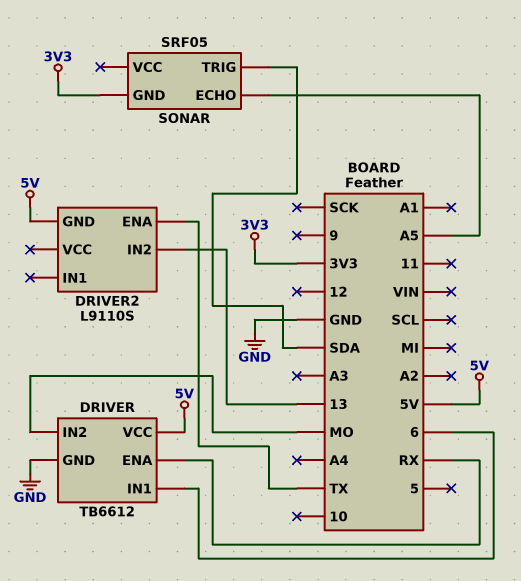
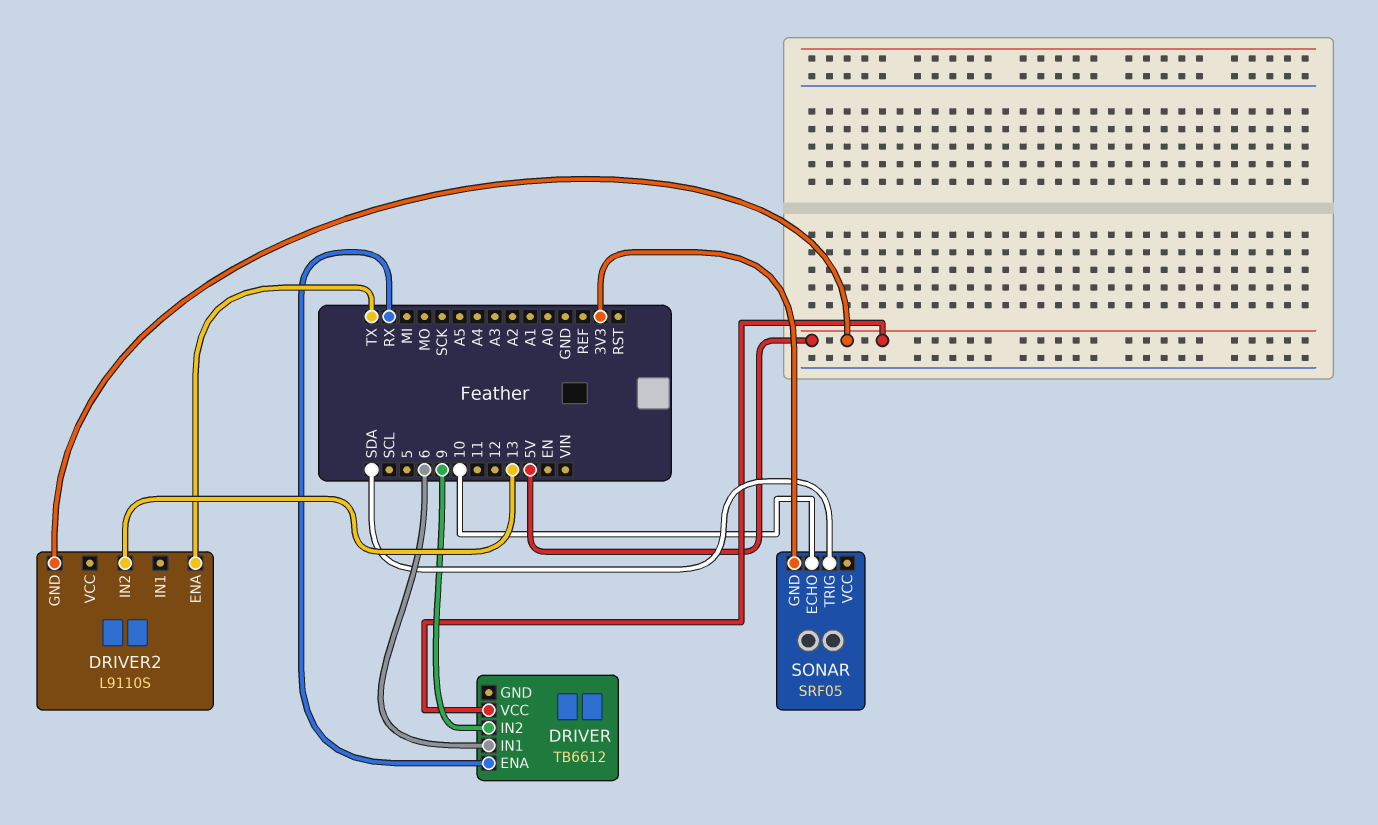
DRIVER pin GND: GND -> none
DRIVER pin IN2: MO -> 9
SONAR pin ECHO: A5 -> 10

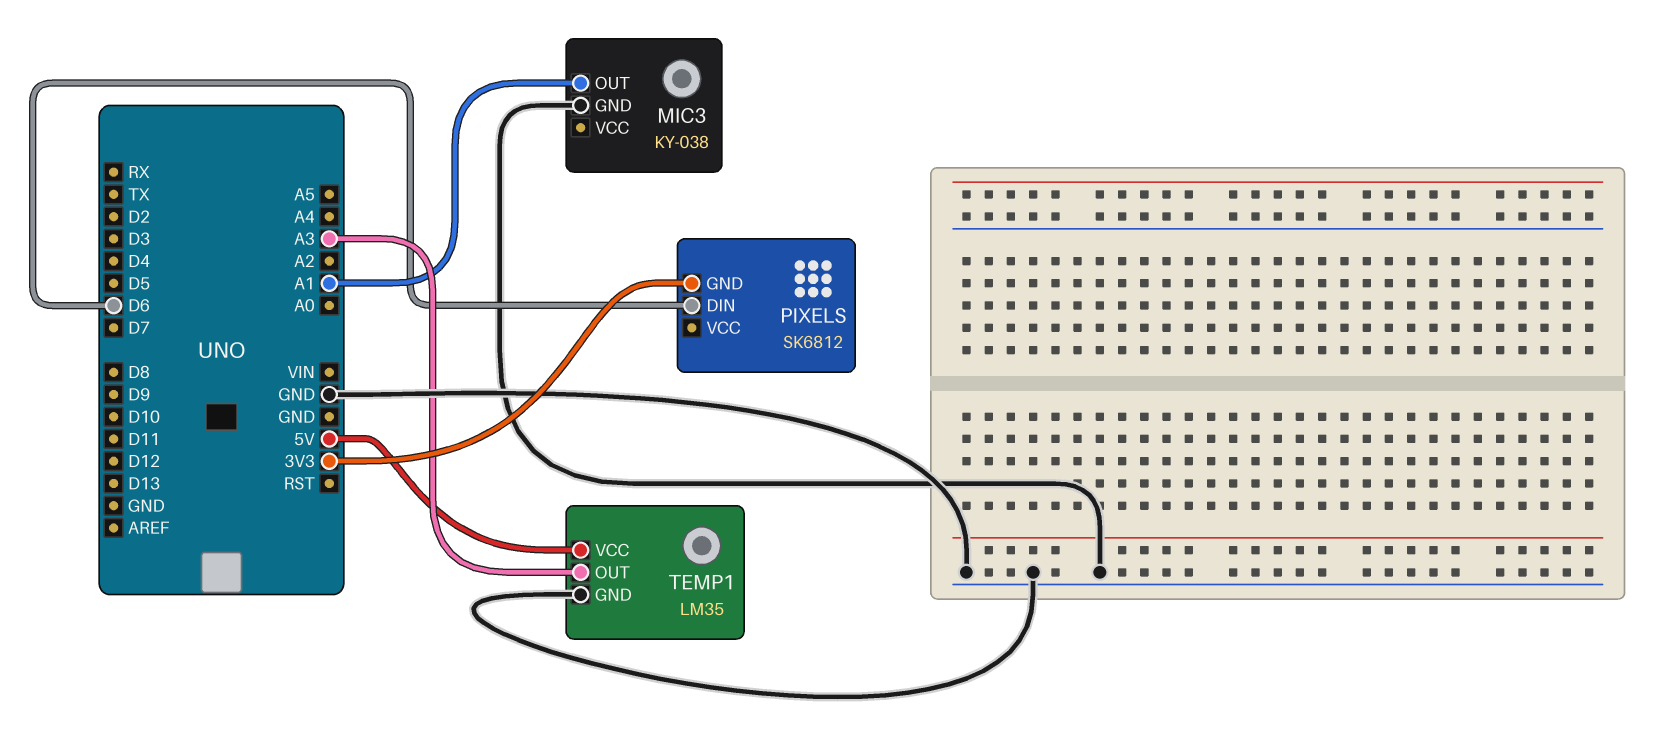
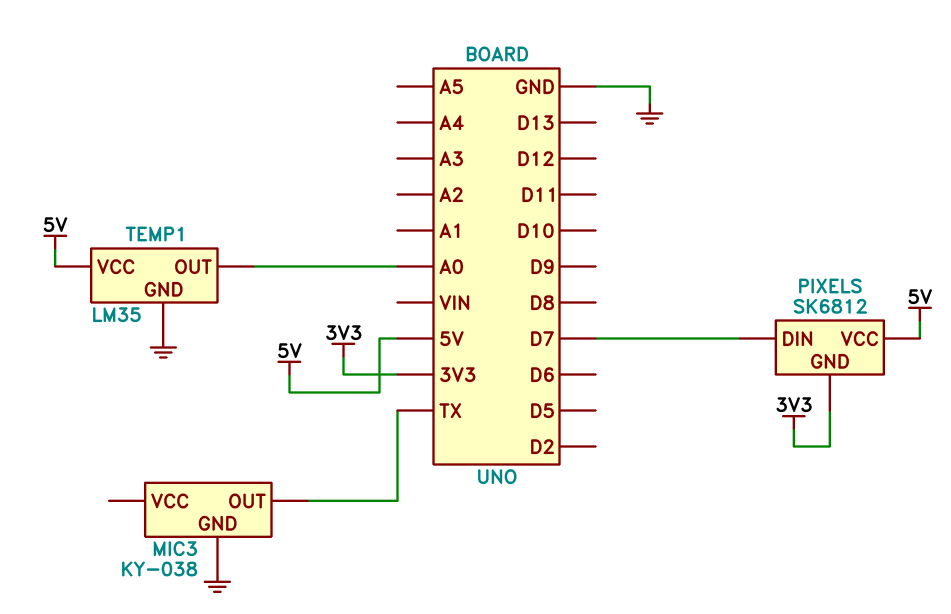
MIC3 pin OUT: A1 -> TX
PIXELS pin DIN: D6 -> D7
PIXELS pin VCC: none -> 5V
TEMP1 pin OUT: A3 -> A0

## What to work on
An exact transcription of the data above is needed, without the pictures.

## Task result
DRIVER pin GND: GND -> none
DRIVER pin IN2: MO -> 9
SONAR pin ECHO: A5 -> 10

MIC3 pin OUT: A1 -> TX
PIXELS pin DIN: D6 -> D7
PIXELS pin VCC: none -> 5V
TEMP1 pin OUT: A3 -> A0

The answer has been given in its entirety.